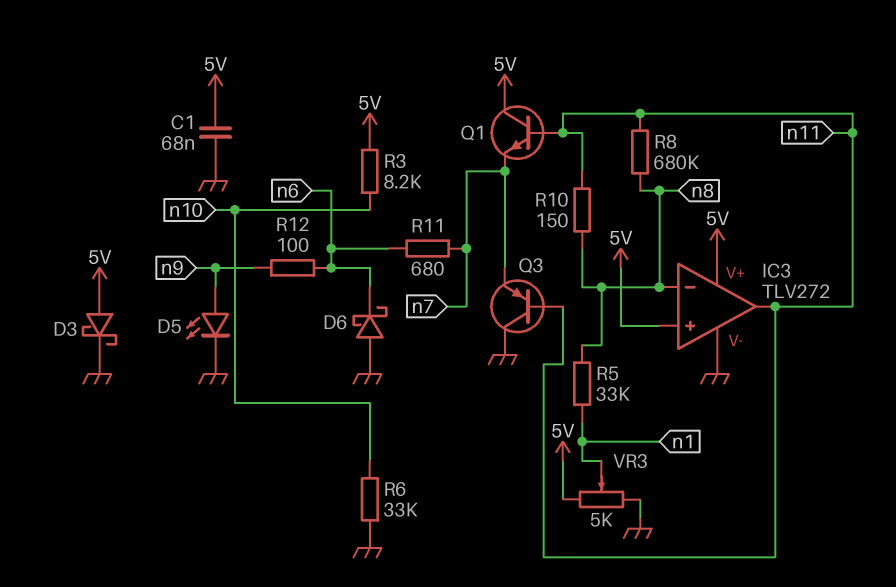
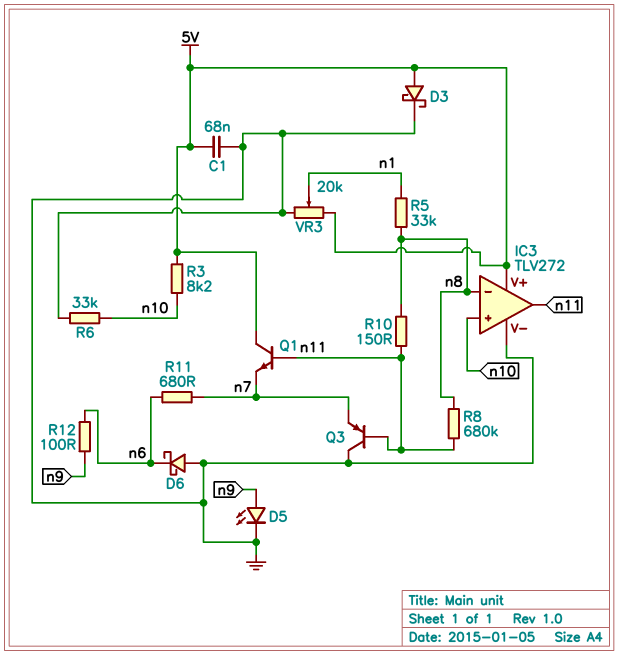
IC3 pin in+: 5V -> n10
VR3: 5k (5V, GND, wiper n1) -> 20k (5V, GND, wiper n1)

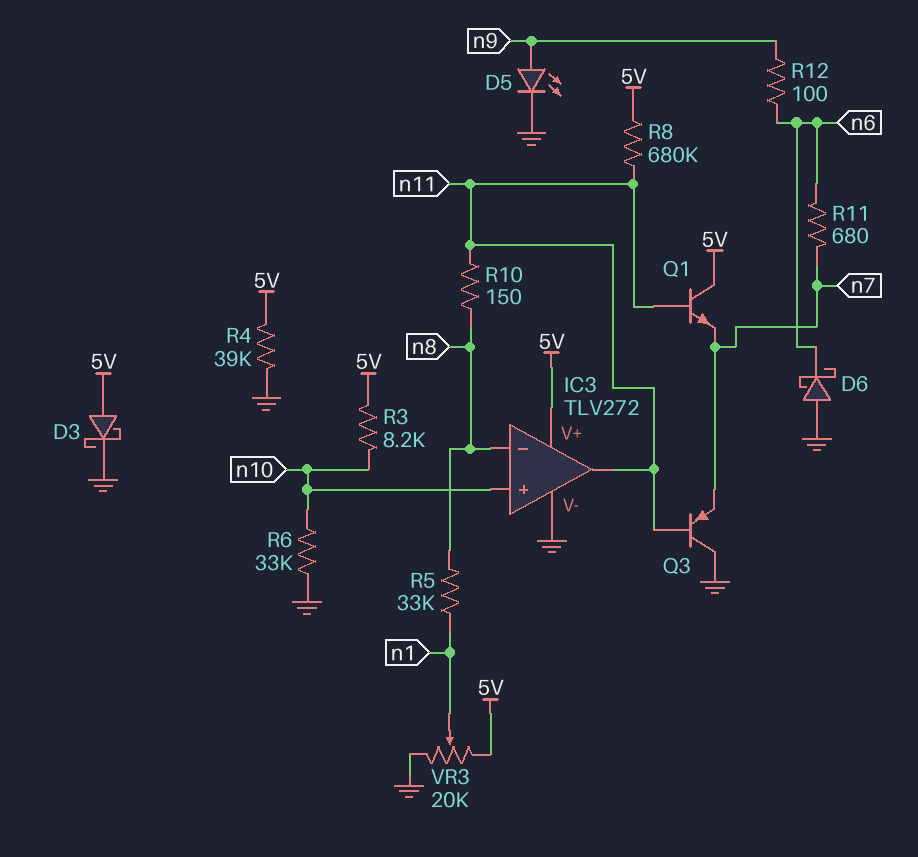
C1: 68nF (5V, GND) -> none
R4: none -> 39k (5V, GND)
R8: 680k (n8, n11) -> 680k (5V, n11)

□ □ □ □

▶ [WORK TO BE COMPLETED]:
Please reproduce each entry above word for word and keep the pictures out of the copy.

▶ [THE ANSWER]:
IC3 pin in+: 5V -> n10
VR3: 5k (5V, GND, wiper n1) -> 20k (5V, GND, wiper n1)

C1: 68nF (5V, GND) -> none
R4: none -> 39k (5V, GND)
R8: 680k (n8, n11) -> 680k (5V, n11)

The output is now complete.